Information provided>
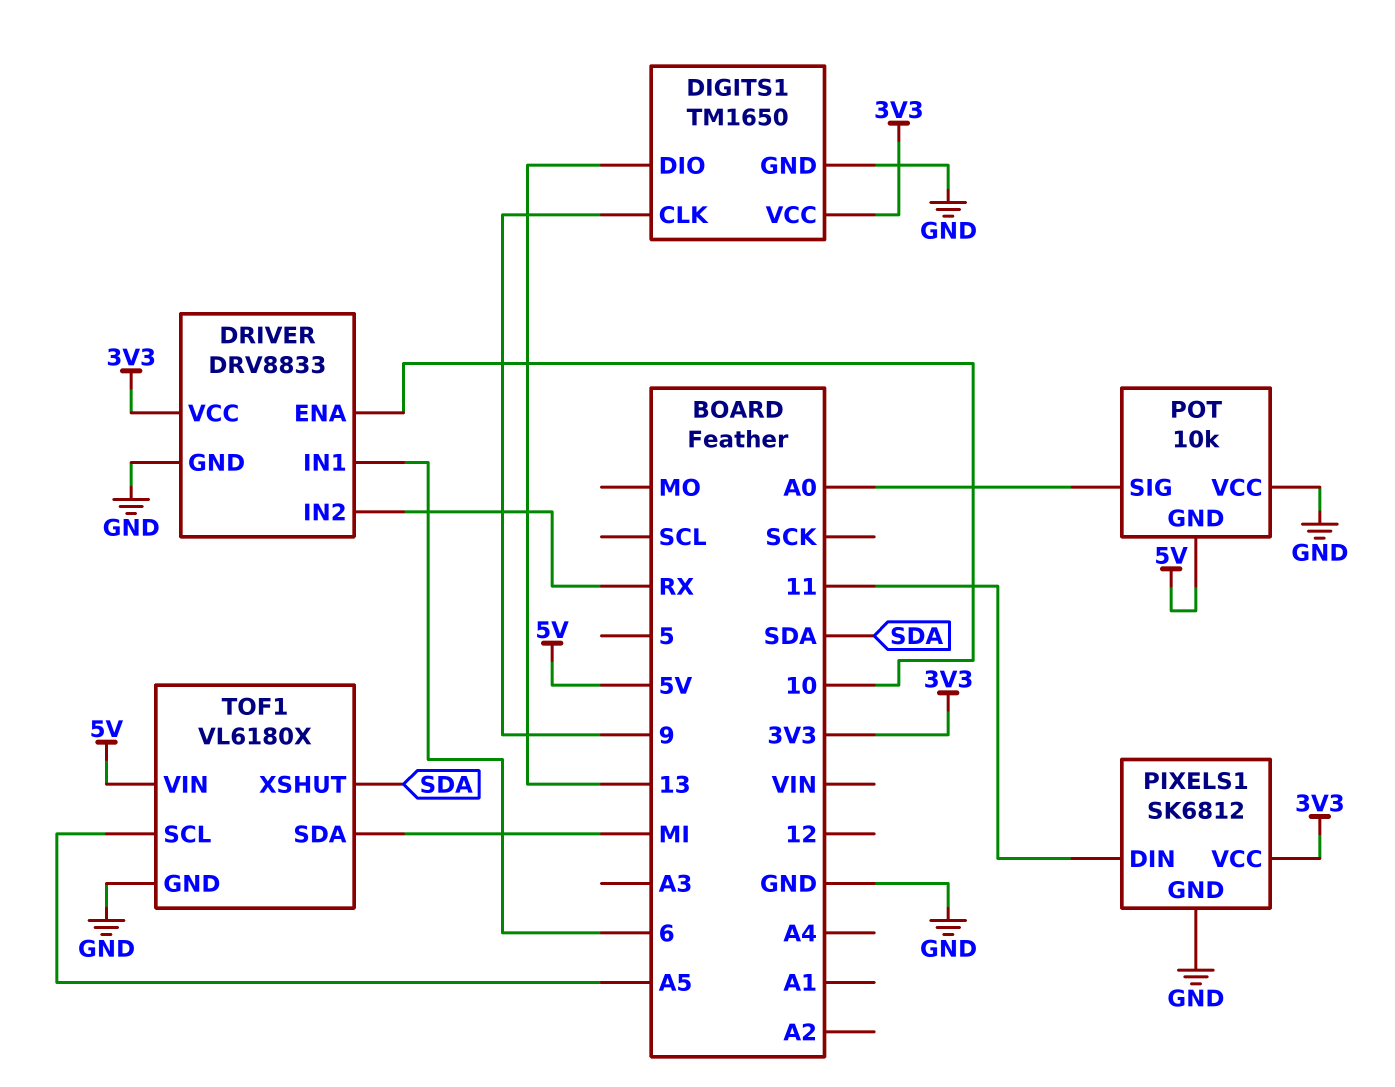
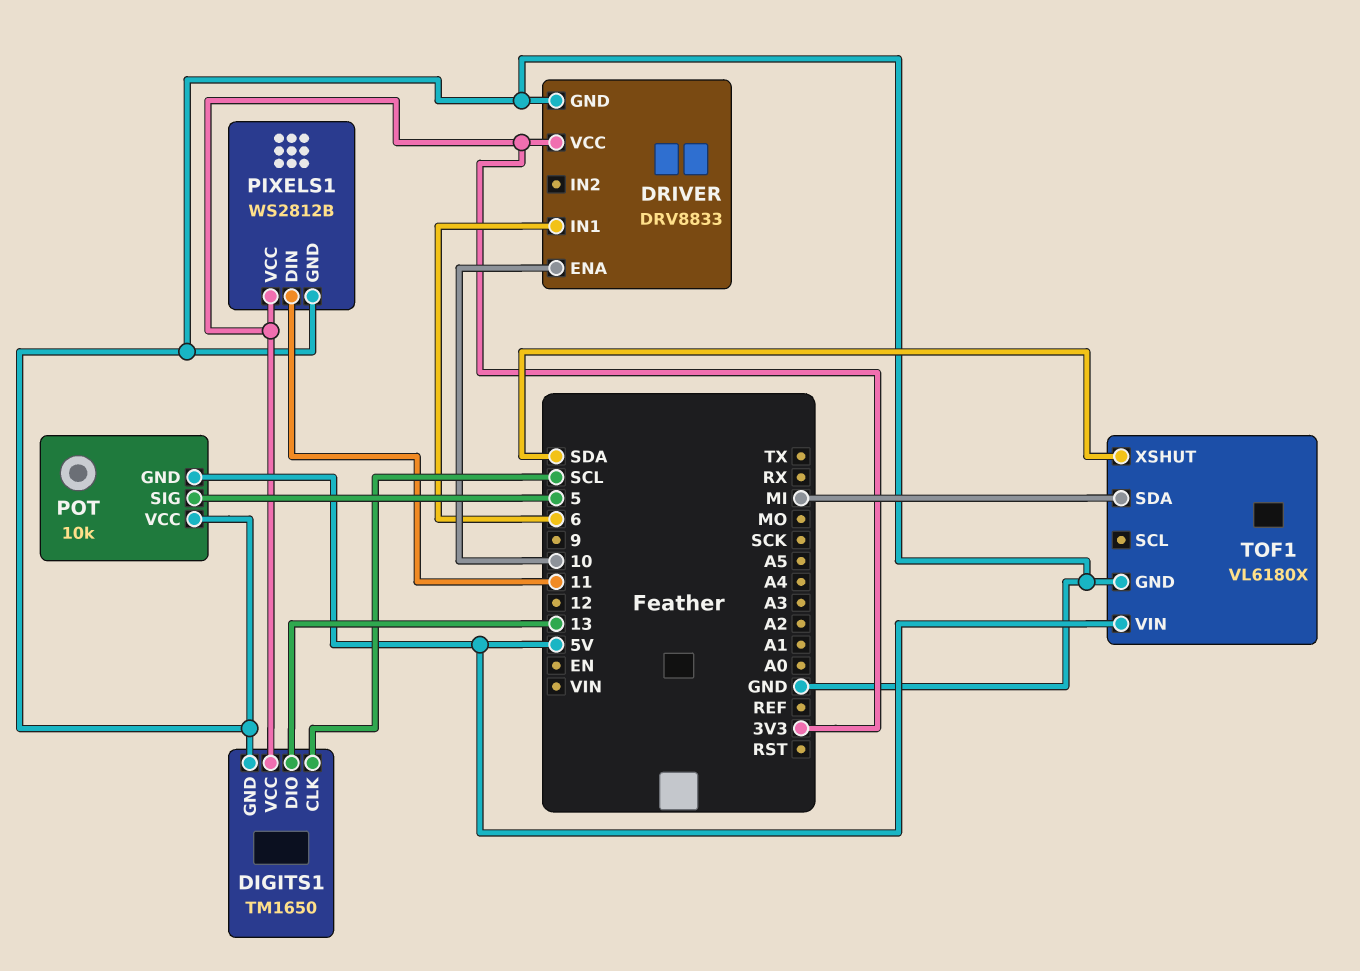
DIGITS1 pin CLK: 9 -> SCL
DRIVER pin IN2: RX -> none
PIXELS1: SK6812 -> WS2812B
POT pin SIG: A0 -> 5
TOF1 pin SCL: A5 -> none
* * *
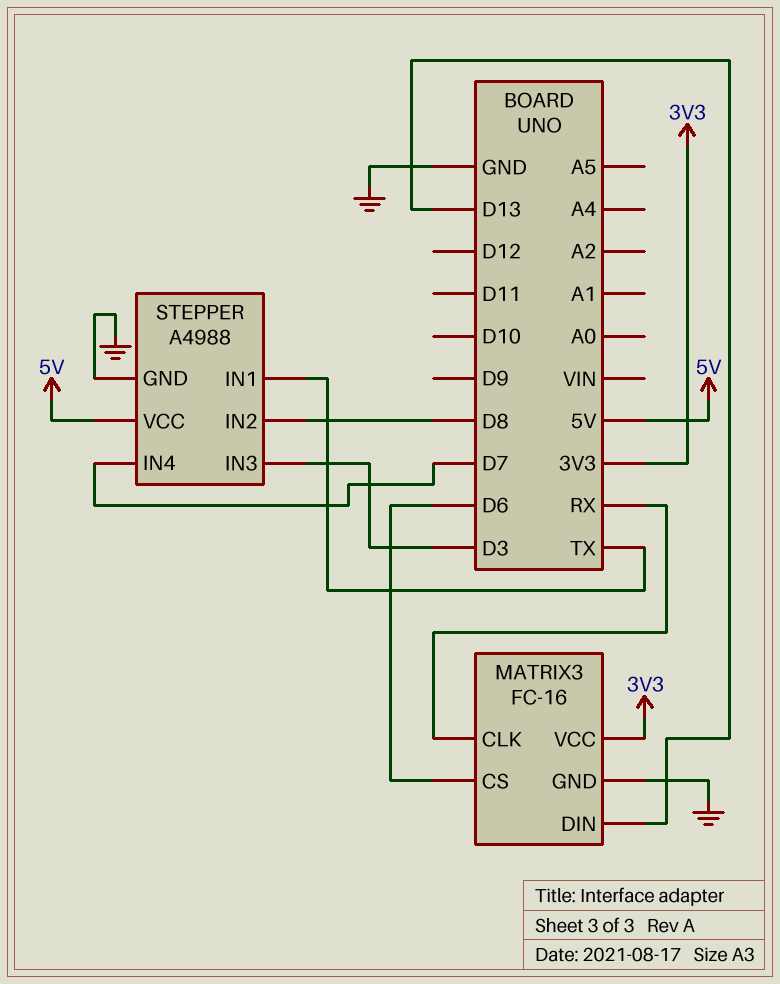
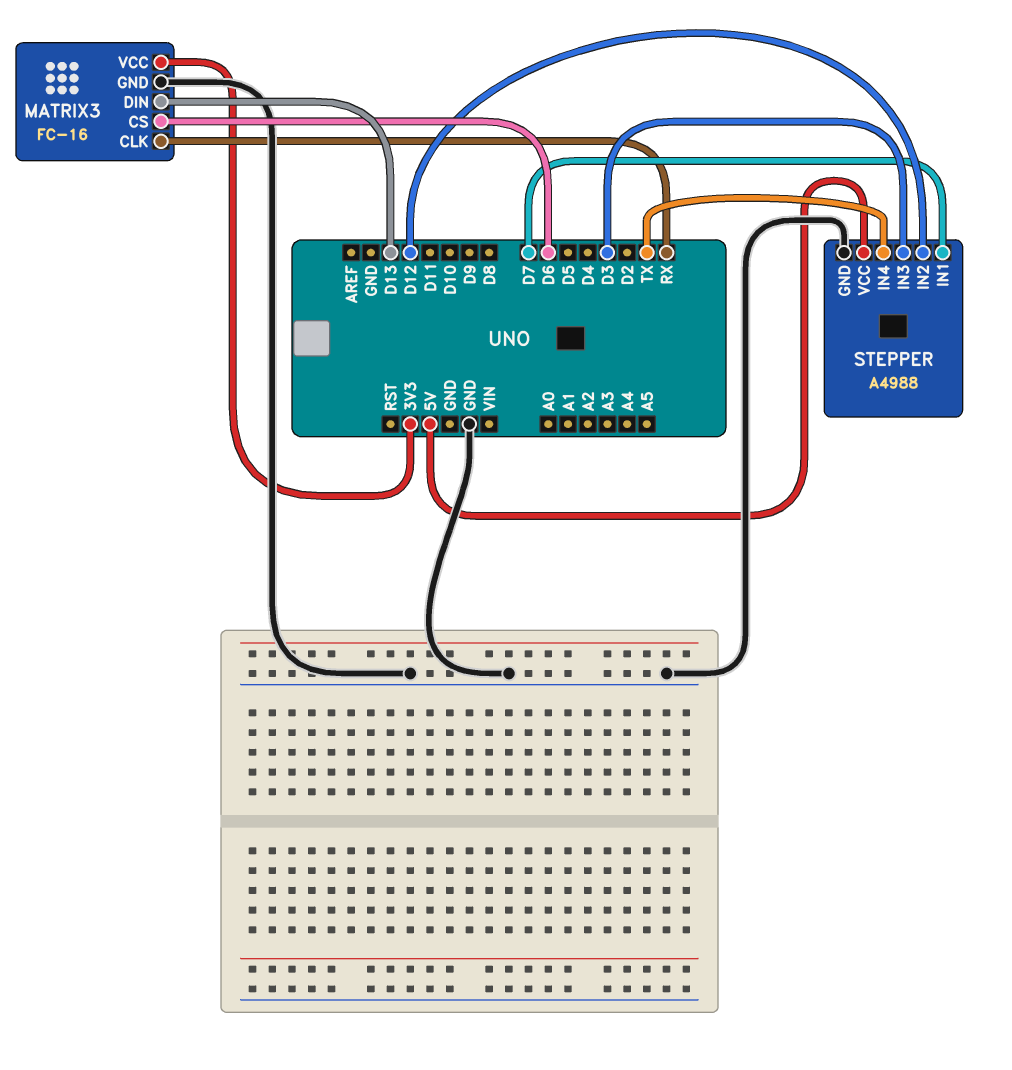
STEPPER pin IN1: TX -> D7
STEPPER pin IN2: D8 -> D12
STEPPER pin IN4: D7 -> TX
...
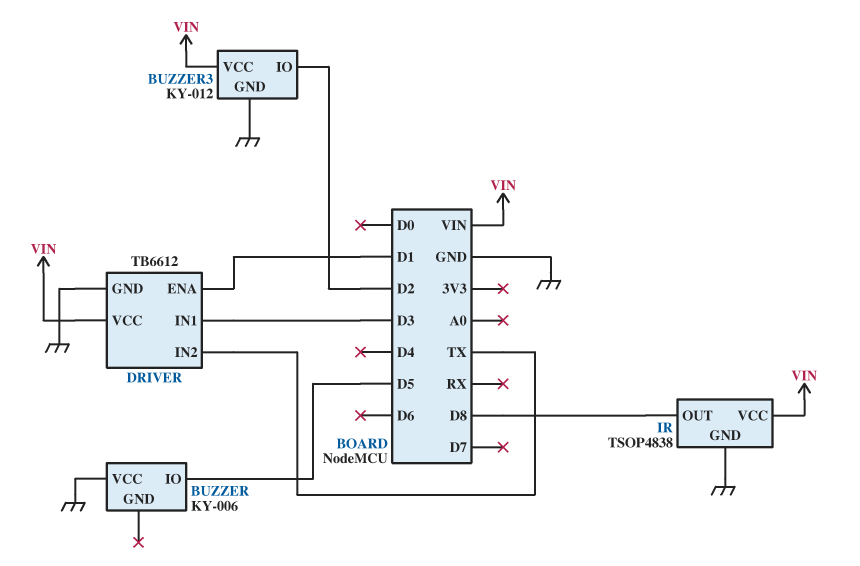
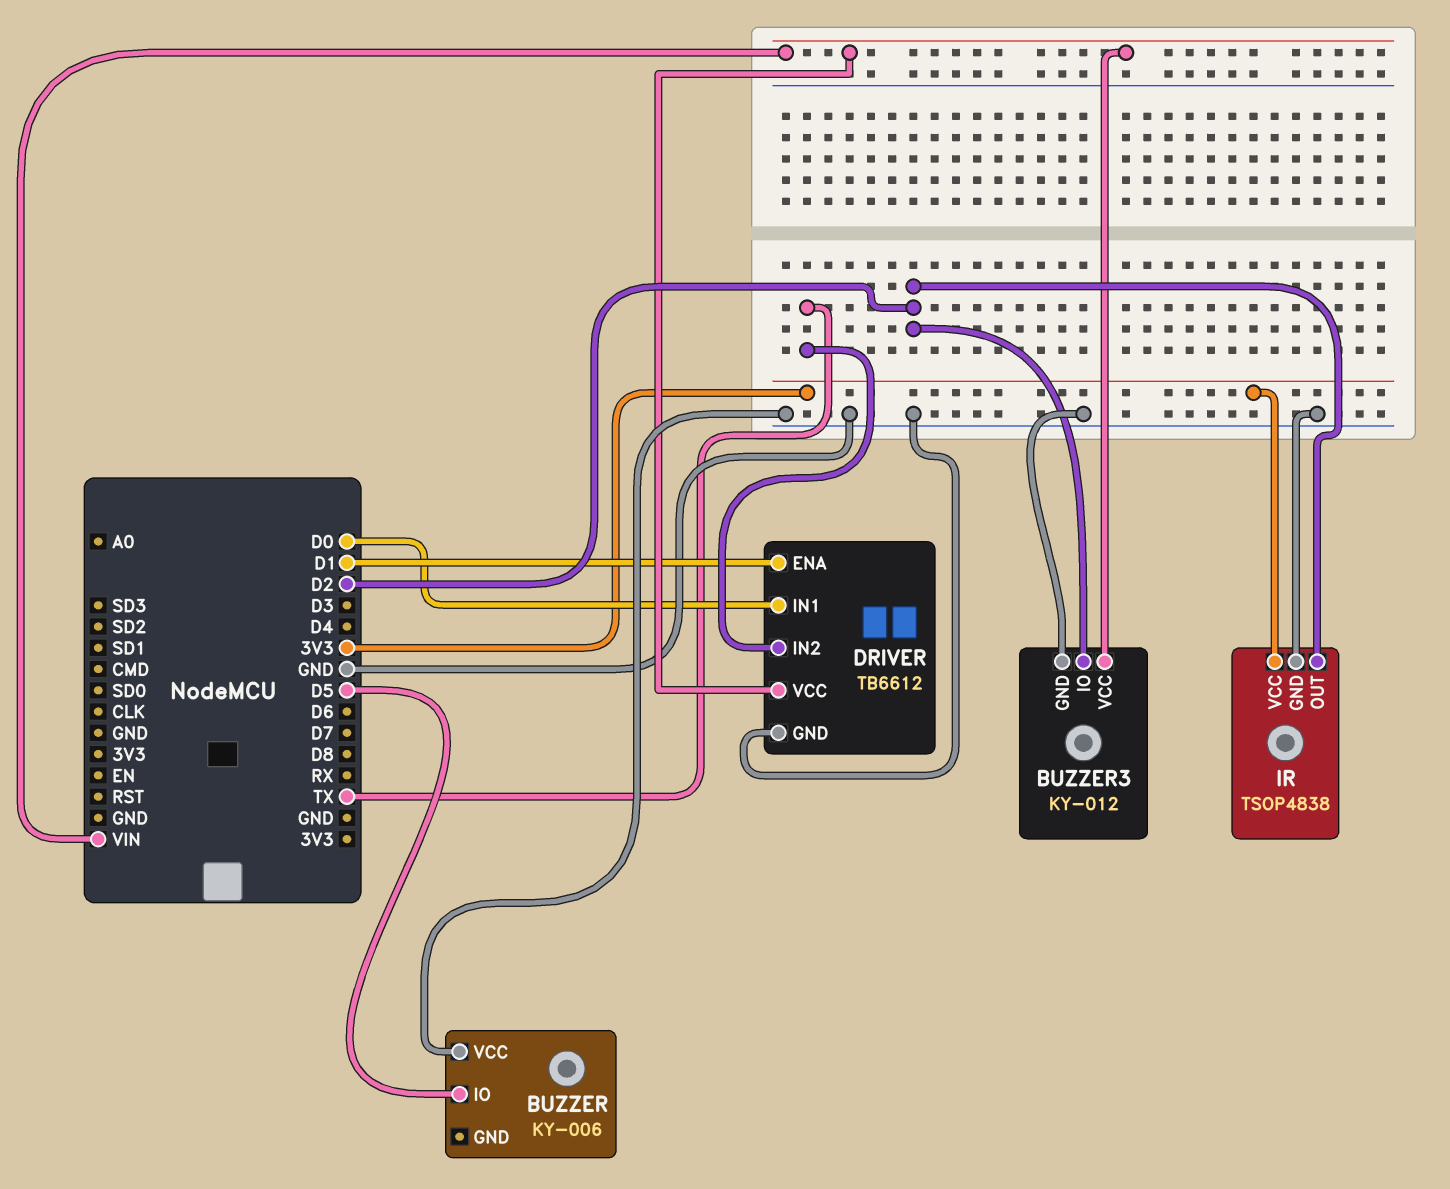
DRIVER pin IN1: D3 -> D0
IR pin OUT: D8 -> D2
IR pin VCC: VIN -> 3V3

What is expected>
In the records above, how many lines hold the string "none"? Only the number should be given.

Task response>
2